> **Description of the task**: Every line of the entries that holds the word "pink" is to be copied.

> **Dataset excerpts**:

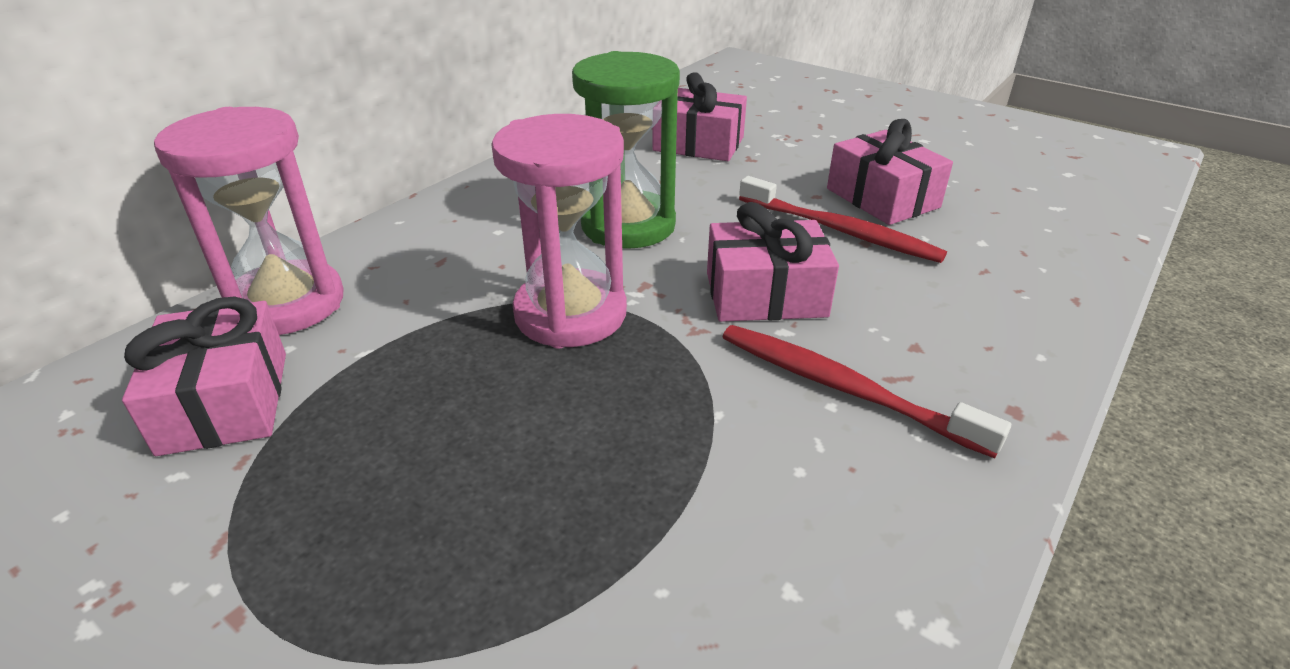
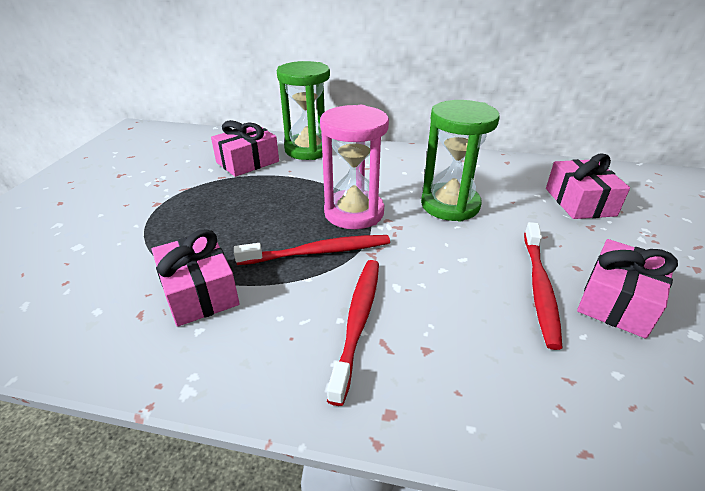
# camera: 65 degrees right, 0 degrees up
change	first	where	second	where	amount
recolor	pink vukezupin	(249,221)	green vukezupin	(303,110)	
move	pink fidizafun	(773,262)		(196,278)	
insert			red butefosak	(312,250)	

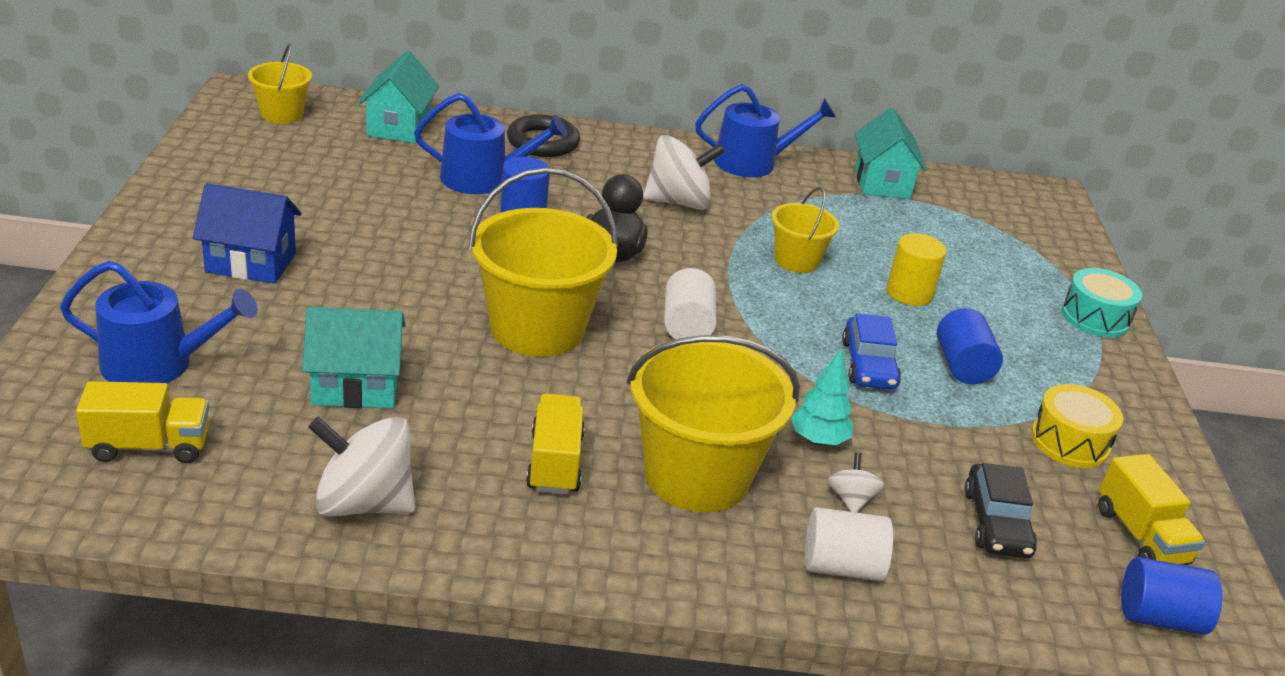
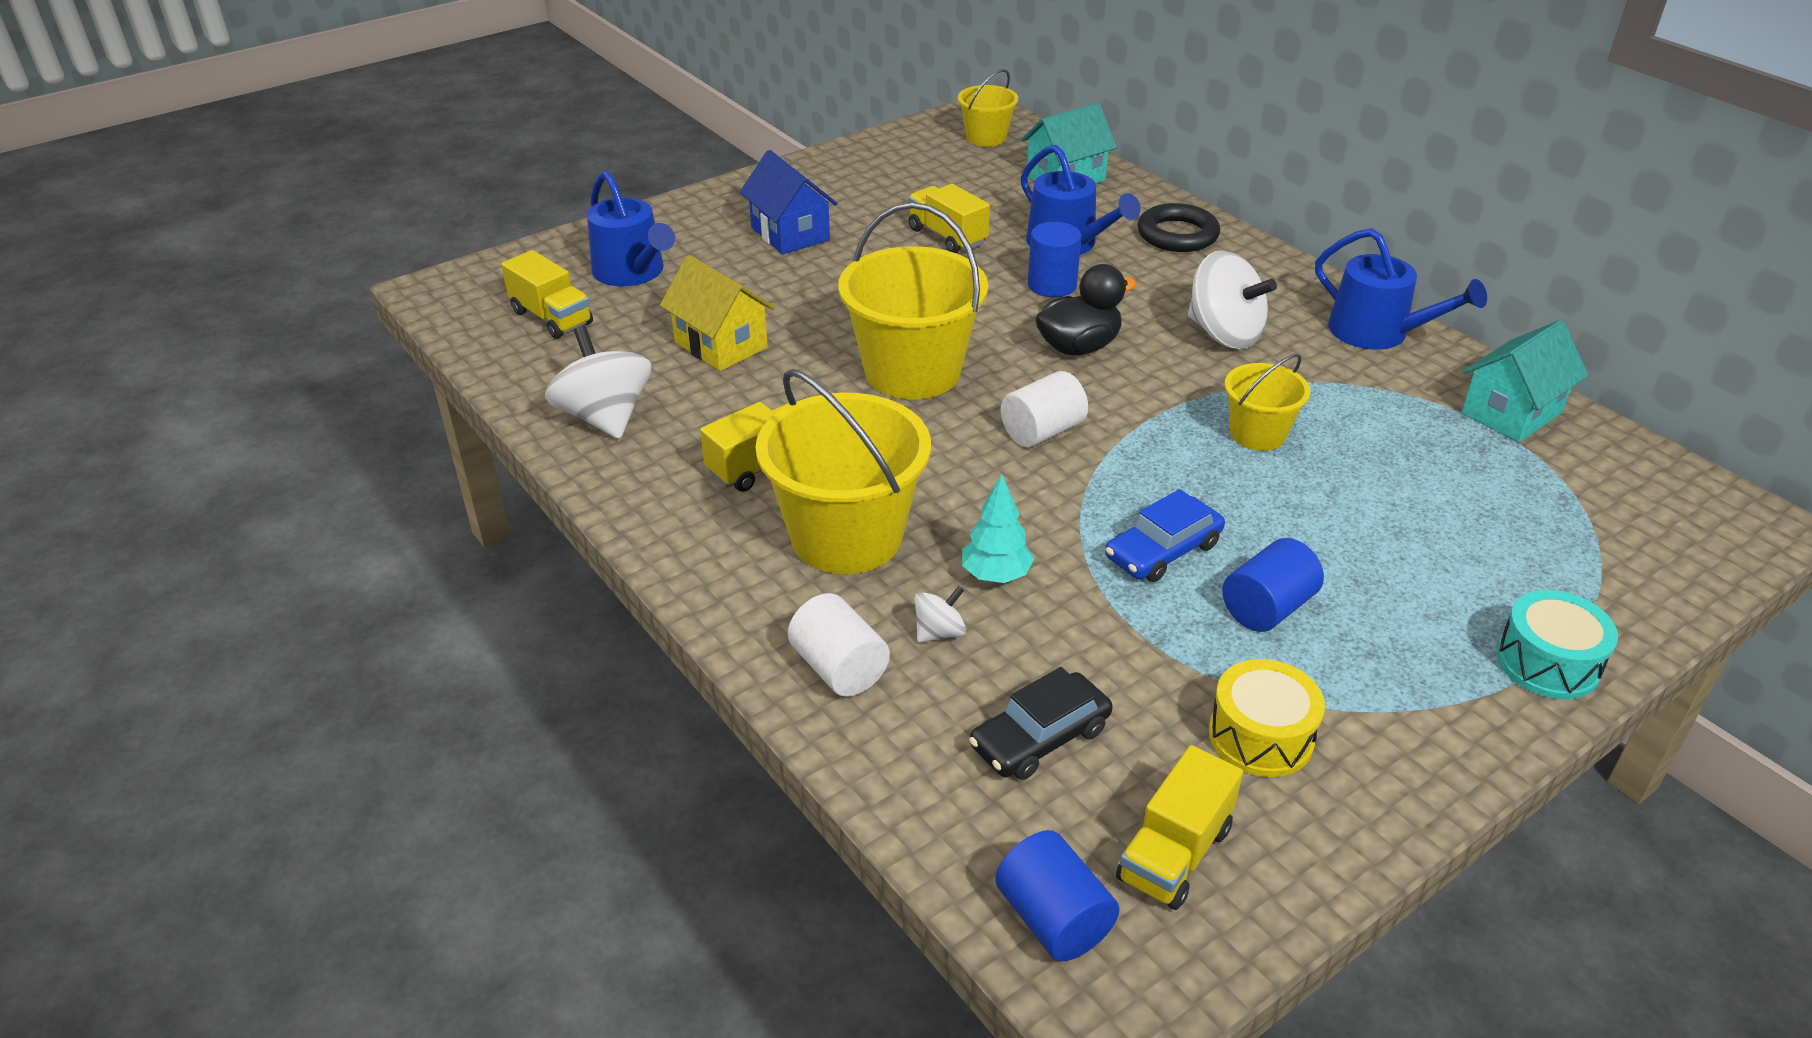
# camera: 55 degrees right, 5 degrees up
change	first	where	second	where	amount
delete	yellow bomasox	(917,269)			
recolor	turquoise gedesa	(354,357)	yellow gedesa	(717,313)	
insert			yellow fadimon	(949,218)	

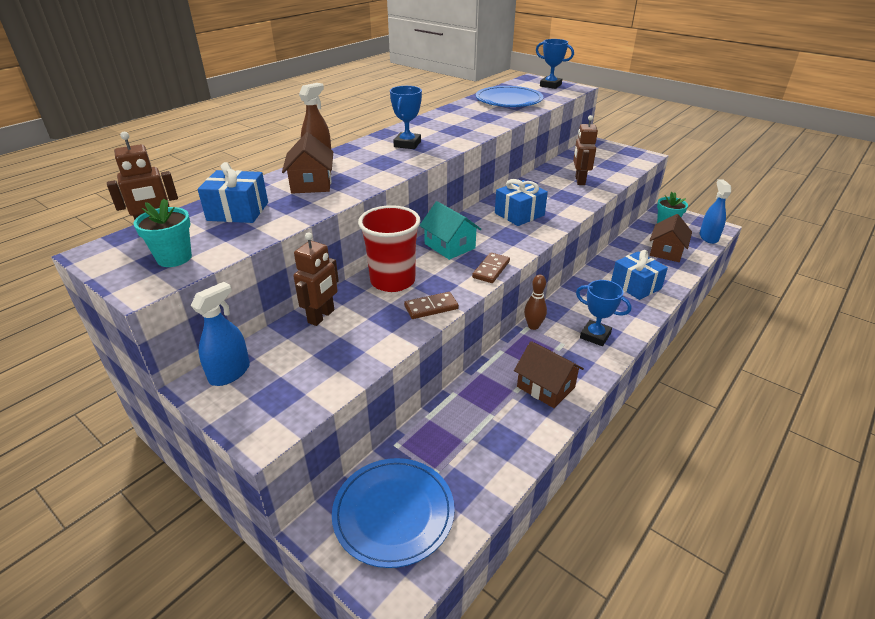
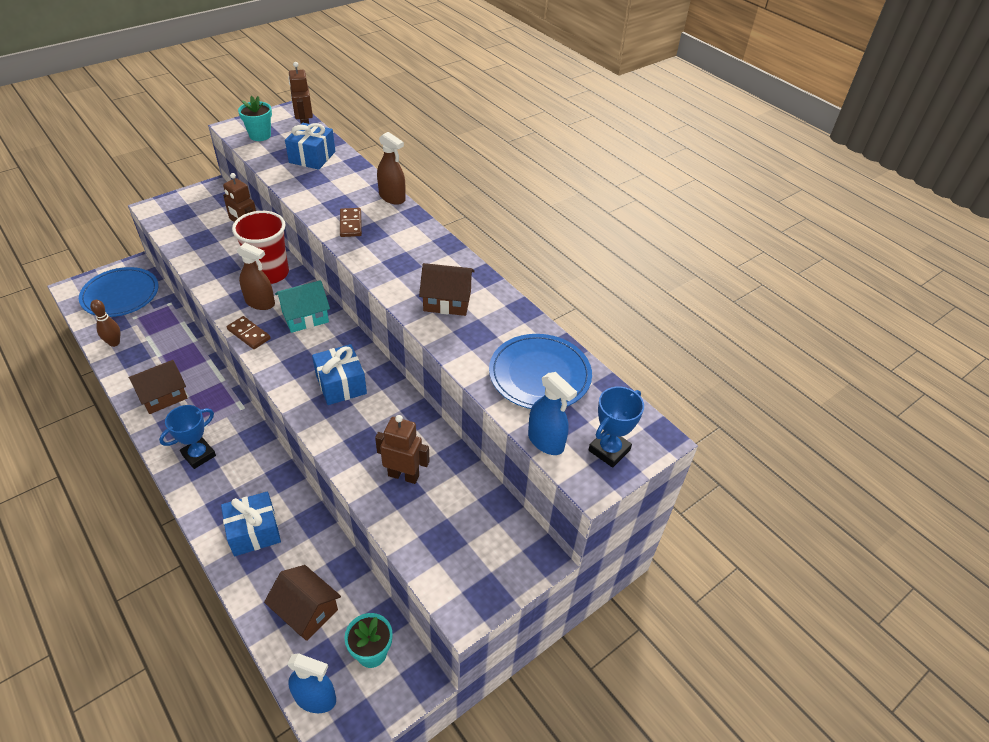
# camera: 100 degrees right, 10 degrees up
change	first	where	second	where	amount
delete	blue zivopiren	(406,117)			
move	brown gedesa	(307,162)		(447,289)	
move	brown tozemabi	(535,302)		(105,323)	
move	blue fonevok	(220,334)		(552,413)	
move	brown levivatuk	(431,305)		(351,222)	
insert			brown fonevok	(256,276)	

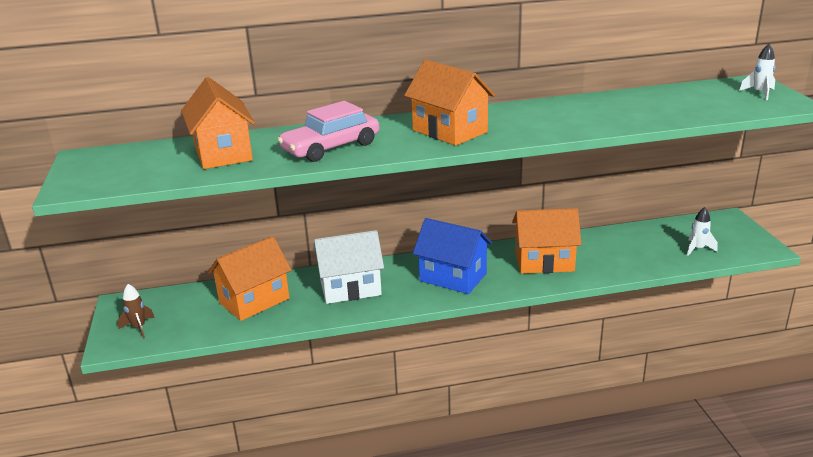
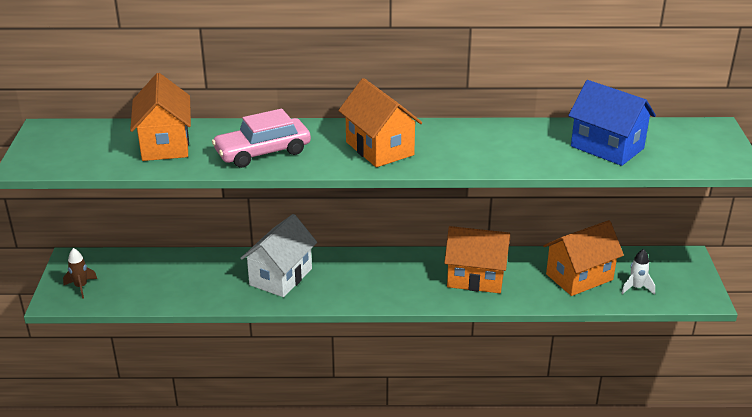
# camera: 10 degrees right, 5 degrees up
change	first	where	second	where	amount
delete	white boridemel	(757,72)			
move	blue gedesa	(452,256)		(612,123)	
rotate	white gedesa	(348,267)		(278,255)	60 degrees counterclockwise
move	orange gedesa	(250,278)		(583,258)	

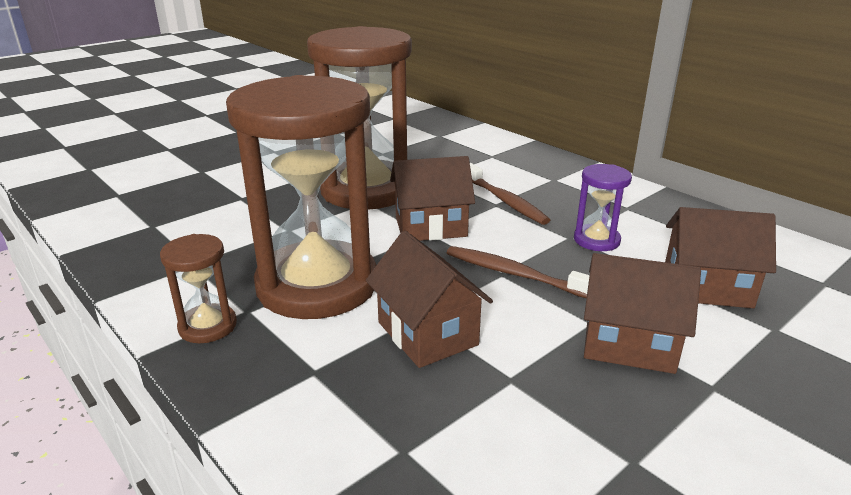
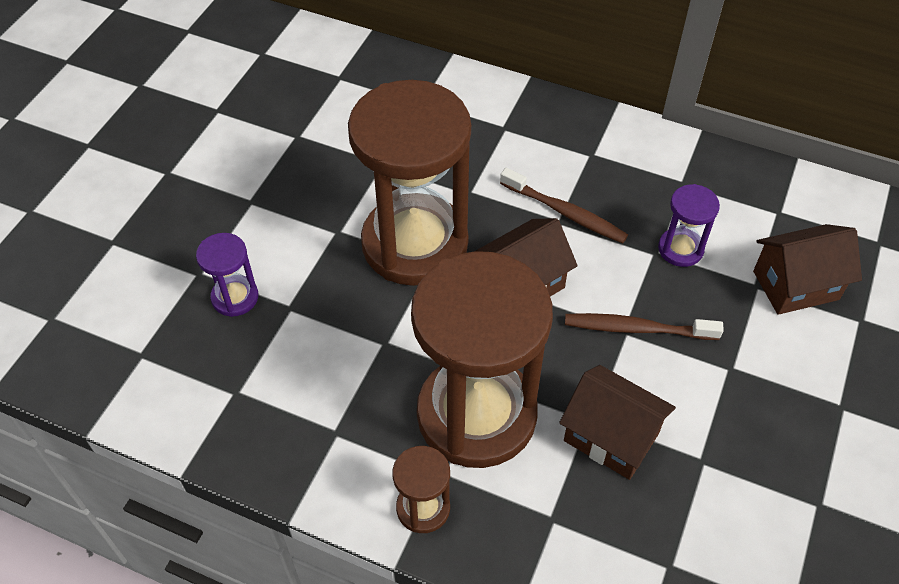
# camera: 25 degrees left, 25 degrees up
change	first	where	second	where	amount
delete	brown gedesa	(642,313)			
insert			purple vukezupin	(227,275)	

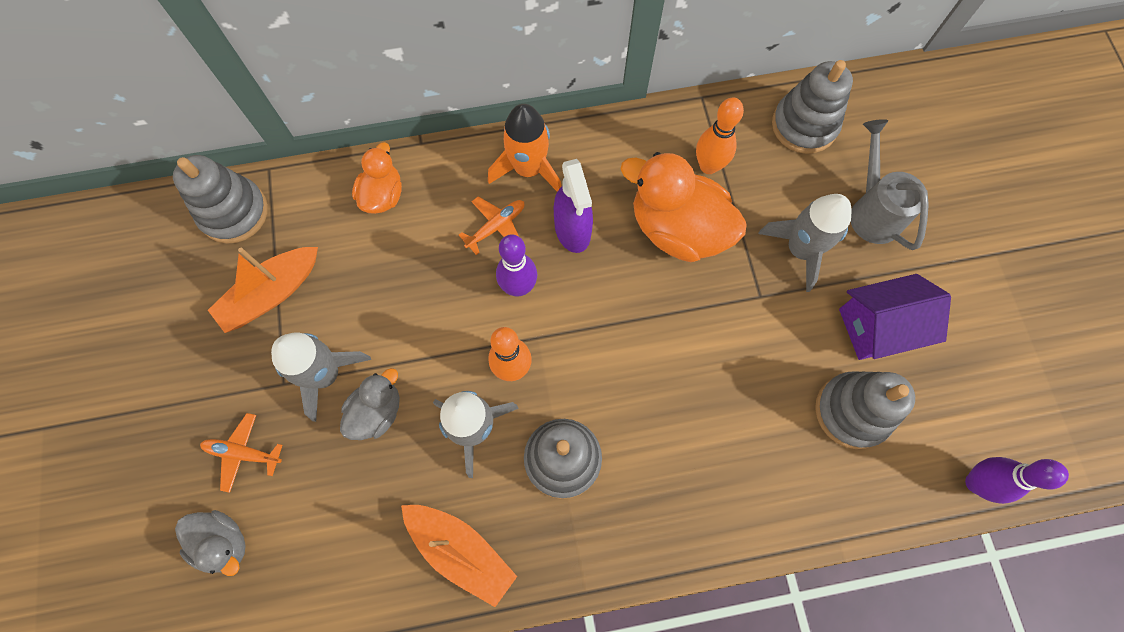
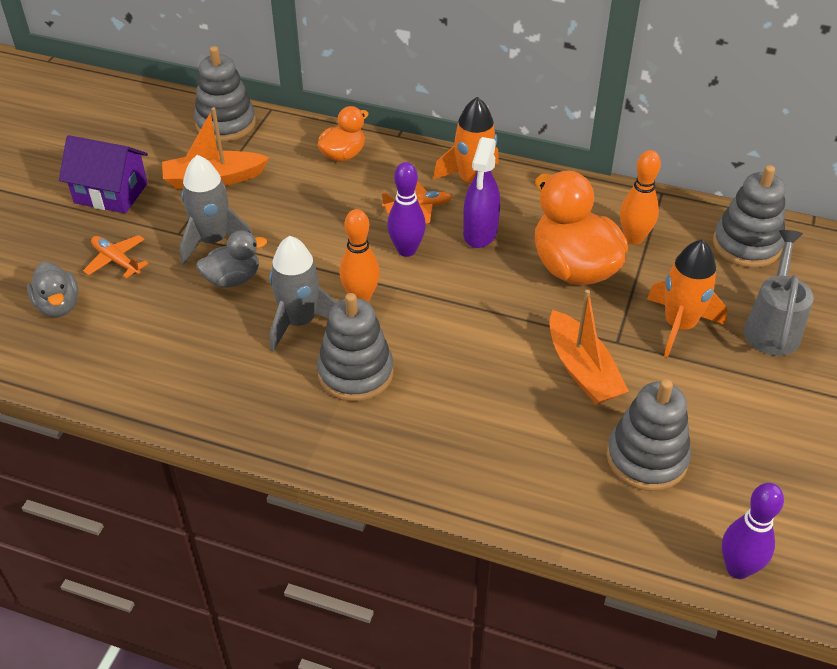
# camera: 30 degrees right, 25 degrees down
change	first	where	second	where	amount
recolor	grey boridemel	(805,243)	orange boridemel	(687,299)	
move	purple gedesa	(895,317)		(103,174)	
move	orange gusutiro	(459,556)		(589,347)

> **Result for this exercise**:
recolor	pink vukezupin	(249,221)	green vukezupin	(303,110)	
move	pink fidizafun	(773,262)		(196,278)	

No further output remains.